_WHAT THE TASK ASKS_
Set down each line of the listing below exactly as it is written.

_SOURCE DATA_
━━━━━━━━━━

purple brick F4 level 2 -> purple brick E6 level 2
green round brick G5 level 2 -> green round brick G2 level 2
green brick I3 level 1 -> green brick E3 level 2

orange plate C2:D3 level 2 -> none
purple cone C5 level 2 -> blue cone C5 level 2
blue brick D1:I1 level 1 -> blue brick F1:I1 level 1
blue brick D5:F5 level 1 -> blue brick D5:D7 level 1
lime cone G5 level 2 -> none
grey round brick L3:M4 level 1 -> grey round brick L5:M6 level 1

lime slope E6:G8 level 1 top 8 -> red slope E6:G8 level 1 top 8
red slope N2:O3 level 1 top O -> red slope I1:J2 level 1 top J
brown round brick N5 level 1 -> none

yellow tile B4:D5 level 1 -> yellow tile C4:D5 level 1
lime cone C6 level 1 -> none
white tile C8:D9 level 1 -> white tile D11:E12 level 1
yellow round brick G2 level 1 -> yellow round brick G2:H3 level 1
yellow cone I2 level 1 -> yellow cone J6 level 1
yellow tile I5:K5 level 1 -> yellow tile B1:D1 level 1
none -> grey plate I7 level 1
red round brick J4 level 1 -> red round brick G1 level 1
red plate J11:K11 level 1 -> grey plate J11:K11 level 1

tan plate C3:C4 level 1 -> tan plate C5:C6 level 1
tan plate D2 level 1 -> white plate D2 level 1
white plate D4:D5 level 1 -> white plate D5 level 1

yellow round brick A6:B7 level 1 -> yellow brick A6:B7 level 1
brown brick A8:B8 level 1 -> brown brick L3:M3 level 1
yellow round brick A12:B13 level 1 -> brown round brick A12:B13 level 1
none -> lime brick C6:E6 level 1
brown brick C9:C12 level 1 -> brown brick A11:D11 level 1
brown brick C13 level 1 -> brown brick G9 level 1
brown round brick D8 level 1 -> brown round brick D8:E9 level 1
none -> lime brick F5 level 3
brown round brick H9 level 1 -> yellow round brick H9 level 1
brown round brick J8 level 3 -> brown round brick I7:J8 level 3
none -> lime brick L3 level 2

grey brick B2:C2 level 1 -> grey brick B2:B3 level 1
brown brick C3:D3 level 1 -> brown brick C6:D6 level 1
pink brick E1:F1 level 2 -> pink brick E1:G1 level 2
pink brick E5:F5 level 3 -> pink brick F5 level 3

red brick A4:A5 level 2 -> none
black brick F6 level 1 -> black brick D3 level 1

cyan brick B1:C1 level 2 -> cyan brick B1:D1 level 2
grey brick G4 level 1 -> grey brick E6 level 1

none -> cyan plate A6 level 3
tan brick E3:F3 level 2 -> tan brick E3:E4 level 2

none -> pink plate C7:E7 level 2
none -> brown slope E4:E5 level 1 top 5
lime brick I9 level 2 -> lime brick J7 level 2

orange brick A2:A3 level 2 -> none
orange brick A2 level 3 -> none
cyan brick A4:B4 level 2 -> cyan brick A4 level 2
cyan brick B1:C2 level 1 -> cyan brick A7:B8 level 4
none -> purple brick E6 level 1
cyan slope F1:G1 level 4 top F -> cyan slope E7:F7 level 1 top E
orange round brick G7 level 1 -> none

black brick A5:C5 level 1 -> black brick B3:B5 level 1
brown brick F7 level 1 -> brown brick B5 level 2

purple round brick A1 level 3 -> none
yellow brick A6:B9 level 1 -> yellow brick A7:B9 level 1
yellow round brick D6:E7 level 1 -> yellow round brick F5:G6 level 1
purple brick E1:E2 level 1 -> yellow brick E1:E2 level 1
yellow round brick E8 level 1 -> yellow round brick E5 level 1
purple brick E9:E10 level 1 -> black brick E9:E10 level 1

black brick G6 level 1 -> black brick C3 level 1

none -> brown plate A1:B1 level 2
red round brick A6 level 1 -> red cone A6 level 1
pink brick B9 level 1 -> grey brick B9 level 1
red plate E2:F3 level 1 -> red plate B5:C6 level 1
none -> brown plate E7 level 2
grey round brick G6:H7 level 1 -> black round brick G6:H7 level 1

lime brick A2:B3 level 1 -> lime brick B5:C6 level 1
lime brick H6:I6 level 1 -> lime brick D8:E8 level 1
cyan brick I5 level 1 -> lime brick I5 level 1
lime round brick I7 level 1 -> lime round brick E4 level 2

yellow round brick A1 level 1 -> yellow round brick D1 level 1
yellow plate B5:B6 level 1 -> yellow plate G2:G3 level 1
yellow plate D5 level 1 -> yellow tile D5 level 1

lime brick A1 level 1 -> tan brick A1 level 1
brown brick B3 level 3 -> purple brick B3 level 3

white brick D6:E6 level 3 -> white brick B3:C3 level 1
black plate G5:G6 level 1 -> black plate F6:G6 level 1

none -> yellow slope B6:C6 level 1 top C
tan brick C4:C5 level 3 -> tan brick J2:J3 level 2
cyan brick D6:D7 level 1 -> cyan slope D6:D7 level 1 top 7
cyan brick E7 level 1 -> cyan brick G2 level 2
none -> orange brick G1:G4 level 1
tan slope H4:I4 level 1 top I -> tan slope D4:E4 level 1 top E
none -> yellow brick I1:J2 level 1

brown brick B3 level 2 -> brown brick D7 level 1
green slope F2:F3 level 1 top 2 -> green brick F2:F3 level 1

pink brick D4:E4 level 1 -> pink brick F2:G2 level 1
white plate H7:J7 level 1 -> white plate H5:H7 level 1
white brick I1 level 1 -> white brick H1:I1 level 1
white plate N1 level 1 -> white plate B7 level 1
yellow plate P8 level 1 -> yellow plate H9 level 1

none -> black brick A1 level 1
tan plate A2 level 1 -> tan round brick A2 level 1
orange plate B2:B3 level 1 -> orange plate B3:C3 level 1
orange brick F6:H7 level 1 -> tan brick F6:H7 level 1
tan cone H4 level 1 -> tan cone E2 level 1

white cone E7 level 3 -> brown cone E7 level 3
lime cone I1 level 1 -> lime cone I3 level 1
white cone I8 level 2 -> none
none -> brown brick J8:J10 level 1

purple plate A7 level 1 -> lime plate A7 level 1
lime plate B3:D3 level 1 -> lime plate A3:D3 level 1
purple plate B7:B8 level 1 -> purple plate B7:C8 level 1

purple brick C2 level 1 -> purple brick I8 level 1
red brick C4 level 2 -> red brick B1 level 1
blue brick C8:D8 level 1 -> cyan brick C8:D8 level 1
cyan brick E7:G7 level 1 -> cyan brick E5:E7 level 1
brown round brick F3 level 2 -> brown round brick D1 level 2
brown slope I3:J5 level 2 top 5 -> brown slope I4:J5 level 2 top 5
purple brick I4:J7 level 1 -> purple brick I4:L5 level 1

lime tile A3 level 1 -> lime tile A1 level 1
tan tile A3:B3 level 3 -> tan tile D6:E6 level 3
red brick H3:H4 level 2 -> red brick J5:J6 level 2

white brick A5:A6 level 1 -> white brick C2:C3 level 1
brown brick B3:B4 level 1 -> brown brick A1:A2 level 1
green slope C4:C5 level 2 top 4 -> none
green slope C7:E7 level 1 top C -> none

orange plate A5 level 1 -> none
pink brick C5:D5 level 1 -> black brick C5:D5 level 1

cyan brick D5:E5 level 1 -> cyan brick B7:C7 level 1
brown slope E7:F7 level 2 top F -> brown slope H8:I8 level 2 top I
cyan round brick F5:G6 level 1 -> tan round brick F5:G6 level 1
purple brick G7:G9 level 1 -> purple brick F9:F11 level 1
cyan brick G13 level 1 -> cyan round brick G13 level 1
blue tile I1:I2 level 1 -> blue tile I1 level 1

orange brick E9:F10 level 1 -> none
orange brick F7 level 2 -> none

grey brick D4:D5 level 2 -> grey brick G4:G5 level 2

━━━━━━━━━━

_RESPONSE_
purple brick F4 level 2 -> purple brick E6 level 2
green round brick G5 level 2 -> green round brick G2 level 2
green brick I3 level 1 -> green brick E3 level 2

orange plate C2:D3 level 2 -> none
purple cone C5 level 2 -> blue cone C5 level 2
blue brick D1:I1 level 1 -> blue brick F1:I1 level 1
blue brick D5:F5 level 1 -> blue brick D5:D7 level 1
lime cone G5 level 2 -> none
grey round brick L3:M4 level 1 -> grey round brick L5:M6 level 1

lime slope E6:G8 level 1 top 8 -> red slope E6:G8 level 1 top 8
red slope N2:O3 level 1 top O -> red slope I1:J2 level 1 top J
brown round brick N5 level 1 -> none

yellow tile B4:D5 level 1 -> yellow tile C4:D5 level 1
lime cone C6 level 1 -> none
white tile C8:D9 level 1 -> white tile D11:E12 level 1
yellow round brick G2 level 1 -> yellow round brick G2:H3 level 1
yellow cone I2 level 1 -> yellow cone J6 level 1
yellow tile I5:K5 level 1 -> yellow tile B1:D1 level 1
none -> grey plate I7 level 1
red round brick J4 level 1 -> red round brick G1 level 1
red plate J11:K11 level 1 -> grey plate J11:K11 level 1

tan plate C3:C4 level 1 -> tan plate C5:C6 level 1
tan plate D2 level 1 -> white plate D2 level 1
white plate D4:D5 level 1 -> white plate D5 level 1

yellow round brick A6:B7 level 1 -> yellow brick A6:B7 level 1
brown brick A8:B8 level 1 -> brown brick L3:M3 level 1
yellow round brick A12:B13 level 1 -> brown round brick A12:B13 level 1
none -> lime brick C6:E6 level 1
brown brick C9:C12 level 1 -> brown brick A11:D11 level 1
brown brick C13 level 1 -> brown brick G9 level 1
brown round brick D8 level 1 -> brown round brick D8:E9 level 1
none -> lime brick F5 level 3
brown round brick H9 level 1 -> yellow round brick H9 level 1
brown round brick J8 level 3 -> brown round brick I7:J8 level 3
none -> lime brick L3 level 2

grey brick B2:C2 level 1 -> grey brick B2:B3 level 1
brown brick C3:D3 level 1 -> brown brick C6:D6 level 1
pink brick E1:F1 level 2 -> pink brick E1:G1 level 2
pink brick E5:F5 level 3 -> pink brick F5 level 3

red brick A4:A5 level 2 -> none
black brick F6 level 1 -> black brick D3 level 1

cyan brick B1:C1 level 2 -> cyan brick B1:D1 level 2
grey brick G4 level 1 -> grey brick E6 level 1

none -> cyan plate A6 level 3
tan brick E3:F3 level 2 -> tan brick E3:E4 level 2

none -> pink plate C7:E7 level 2
none -> brown slope E4:E5 level 1 top 5
lime brick I9 level 2 -> lime brick J7 level 2

orange brick A2:A3 level 2 -> none
orange brick A2 level 3 -> none
cyan brick A4:B4 level 2 -> cyan brick A4 level 2
cyan brick B1:C2 level 1 -> cyan brick A7:B8 level 4
none -> purple brick E6 level 1
cyan slope F1:G1 level 4 top F -> cyan slope E7:F7 level 1 top E
orange round brick G7 level 1 -> none

black brick A5:C5 level 1 -> black brick B3:B5 level 1
brown brick F7 level 1 -> brown brick B5 level 2

purple round brick A1 level 3 -> none
yellow brick A6:B9 level 1 -> yellow brick A7:B9 level 1
yellow round brick D6:E7 level 1 -> yellow round brick F5:G6 level 1
purple brick E1:E2 level 1 -> yellow brick E1:E2 level 1
yellow round brick E8 level 1 -> yellow round brick E5 level 1
purple brick E9:E10 level 1 -> black brick E9:E10 level 1

black brick G6 level 1 -> black brick C3 level 1

none -> brown plate A1:B1 level 2
red round brick A6 level 1 -> red cone A6 level 1
pink brick B9 level 1 -> grey brick B9 level 1
red plate E2:F3 level 1 -> red plate B5:C6 level 1
none -> brown plate E7 level 2
grey round brick G6:H7 level 1 -> black round brick G6:H7 level 1

lime brick A2:B3 level 1 -> lime brick B5:C6 level 1
lime brick H6:I6 level 1 -> lime brick D8:E8 level 1
cyan brick I5 level 1 -> lime brick I5 level 1
lime round brick I7 level 1 -> lime round brick E4 level 2

yellow round brick A1 level 1 -> yellow round brick D1 level 1
yellow plate B5:B6 level 1 -> yellow plate G2:G3 level 1
yellow plate D5 level 1 -> yellow tile D5 level 1

lime brick A1 level 1 -> tan brick A1 level 1
brown brick B3 level 3 -> purple brick B3 level 3

white brick D6:E6 level 3 -> white brick B3:C3 level 1
black plate G5:G6 level 1 -> black plate F6:G6 level 1

none -> yellow slope B6:C6 level 1 top C
tan brick C4:C5 level 3 -> tan brick J2:J3 level 2
cyan brick D6:D7 level 1 -> cyan slope D6:D7 level 1 top 7
cyan brick E7 level 1 -> cyan brick G2 level 2
none -> orange brick G1:G4 level 1
tan slope H4:I4 level 1 top I -> tan slope D4:E4 level 1 top E
none -> yellow brick I1:J2 level 1

brown brick B3 level 2 -> brown brick D7 level 1
green slope F2:F3 level 1 top 2 -> green brick F2:F3 level 1

pink brick D4:E4 level 1 -> pink brick F2:G2 level 1
white plate H7:J7 level 1 -> white plate H5:H7 level 1
white brick I1 level 1 -> white brick H1:I1 level 1
white plate N1 level 1 -> white plate B7 level 1
yellow plate P8 level 1 -> yellow plate H9 level 1

none -> black brick A1 level 1
tan plate A2 level 1 -> tan round brick A2 level 1
orange plate B2:B3 level 1 -> orange plate B3:C3 level 1
orange brick F6:H7 level 1 -> tan brick F6:H7 level 1
tan cone H4 level 1 -> tan cone E2 level 1

white cone E7 level 3 -> brown cone E7 level 3
lime cone I1 level 1 -> lime cone I3 level 1
white cone I8 level 2 -> none
none -> brown brick J8:J10 level 1

purple plate A7 level 1 -> lime plate A7 level 1
lime plate B3:D3 level 1 -> lime plate A3:D3 level 1
purple plate B7:B8 level 1 -> purple plate B7:C8 level 1

purple brick C2 level 1 -> purple brick I8 level 1
red brick C4 level 2 -> red brick B1 level 1
blue brick C8:D8 level 1 -> cyan brick C8:D8 level 1
cyan brick E7:G7 level 1 -> cyan brick E5:E7 level 1
brown round brick F3 level 2 -> brown round brick D1 level 2
brown slope I3:J5 level 2 top 5 -> brown slope I4:J5 level 2 top 5
purple brick I4:J7 level 1 -> purple brick I4:L5 level 1

lime tile A3 level 1 -> lime tile A1 level 1
tan tile A3:B3 level 3 -> tan tile D6:E6 level 3
red brick H3:H4 level 2 -> red brick J5:J6 level 2

white brick A5:A6 level 1 -> white brick C2:C3 level 1
brown brick B3:B4 level 1 -> brown brick A1:A2 level 1
green slope C4:C5 level 2 top 4 -> none
green slope C7:E7 level 1 top C -> none

orange plate A5 level 1 -> none
pink brick C5:D5 level 1 -> black brick C5:D5 level 1

cyan brick D5:E5 level 1 -> cyan brick B7:C7 level 1
brown slope E7:F7 level 2 top F -> brown slope H8:I8 level 2 top I
cyan round brick F5:G6 level 1 -> tan round brick F5:G6 level 1
purple brick G7:G9 level 1 -> purple brick F9:F11 level 1
cyan brick G13 level 1 -> cyan round brick G13 level 1
blue tile I1:I2 level 1 -> blue tile I1 level 1

orange brick E9:F10 level 1 -> none
orange brick F7 level 2 -> none

grey brick D4:D5 level 2 -> grey brick G4:G5 level 2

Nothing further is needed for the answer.